Among the entries below, how many lines have the string "right" in them? Only the number should be given.

Object change descriptions:
*** Begin section ***

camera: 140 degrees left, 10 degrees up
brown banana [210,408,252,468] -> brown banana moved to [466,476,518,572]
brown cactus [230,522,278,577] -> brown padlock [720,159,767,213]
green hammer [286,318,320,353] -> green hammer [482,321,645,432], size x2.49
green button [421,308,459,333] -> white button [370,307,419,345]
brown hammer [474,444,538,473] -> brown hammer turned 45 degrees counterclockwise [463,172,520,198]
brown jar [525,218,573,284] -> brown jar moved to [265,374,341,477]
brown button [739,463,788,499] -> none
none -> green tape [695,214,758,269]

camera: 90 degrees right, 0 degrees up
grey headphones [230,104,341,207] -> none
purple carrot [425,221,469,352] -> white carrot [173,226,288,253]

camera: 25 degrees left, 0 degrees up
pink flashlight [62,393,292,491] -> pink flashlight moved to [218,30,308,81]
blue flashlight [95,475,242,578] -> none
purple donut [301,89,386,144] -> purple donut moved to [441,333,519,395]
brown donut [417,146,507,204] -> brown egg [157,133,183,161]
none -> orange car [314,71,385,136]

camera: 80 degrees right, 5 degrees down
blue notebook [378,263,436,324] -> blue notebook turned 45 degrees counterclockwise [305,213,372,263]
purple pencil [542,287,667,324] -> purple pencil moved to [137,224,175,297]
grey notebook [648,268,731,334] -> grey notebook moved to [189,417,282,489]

*** End section ***

## Result
2